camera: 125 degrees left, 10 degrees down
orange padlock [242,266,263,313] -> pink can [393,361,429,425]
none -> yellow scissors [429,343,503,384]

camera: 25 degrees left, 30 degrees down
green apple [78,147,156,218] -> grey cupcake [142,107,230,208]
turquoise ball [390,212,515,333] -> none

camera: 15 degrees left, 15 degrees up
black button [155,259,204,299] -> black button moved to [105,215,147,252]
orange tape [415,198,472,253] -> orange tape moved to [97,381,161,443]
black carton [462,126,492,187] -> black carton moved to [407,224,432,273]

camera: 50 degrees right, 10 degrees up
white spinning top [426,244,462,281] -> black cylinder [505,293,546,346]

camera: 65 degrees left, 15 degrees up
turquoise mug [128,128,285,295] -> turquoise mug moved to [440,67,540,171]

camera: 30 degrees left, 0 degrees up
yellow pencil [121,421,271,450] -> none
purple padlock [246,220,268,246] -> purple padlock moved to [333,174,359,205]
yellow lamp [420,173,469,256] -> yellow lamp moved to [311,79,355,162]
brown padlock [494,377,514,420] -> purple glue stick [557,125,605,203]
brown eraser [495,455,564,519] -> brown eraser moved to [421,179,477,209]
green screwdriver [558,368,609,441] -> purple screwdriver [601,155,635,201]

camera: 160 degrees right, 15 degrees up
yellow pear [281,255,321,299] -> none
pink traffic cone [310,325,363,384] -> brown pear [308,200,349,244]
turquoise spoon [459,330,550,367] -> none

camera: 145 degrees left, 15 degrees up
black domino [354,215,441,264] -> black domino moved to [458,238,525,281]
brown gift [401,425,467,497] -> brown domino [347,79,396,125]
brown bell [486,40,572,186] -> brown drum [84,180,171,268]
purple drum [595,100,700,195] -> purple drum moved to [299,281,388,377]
-*-
Return, line for line and unchanged, the data from its first line through the line containing "camera: 30 degrees left, 0 degrees up".

camera: 125 degrees left, 10 degrees down
orange padlock [242,266,263,313] -> pink can [393,361,429,425]
none -> yellow scissors [429,343,503,384]

camera: 25 degrees left, 30 degrees down
green apple [78,147,156,218] -> grey cupcake [142,107,230,208]
turquoise ball [390,212,515,333] -> none

camera: 15 degrees left, 15 degrees up
black button [155,259,204,299] -> black button moved to [105,215,147,252]
orange tape [415,198,472,253] -> orange tape moved to [97,381,161,443]
black carton [462,126,492,187] -> black carton moved to [407,224,432,273]

camera: 50 degrees right, 10 degrees up
white spinning top [426,244,462,281] -> black cylinder [505,293,546,346]

camera: 65 degrees left, 15 degrees up
turquoise mug [128,128,285,295] -> turquoise mug moved to [440,67,540,171]

camera: 30 degrees left, 0 degrees up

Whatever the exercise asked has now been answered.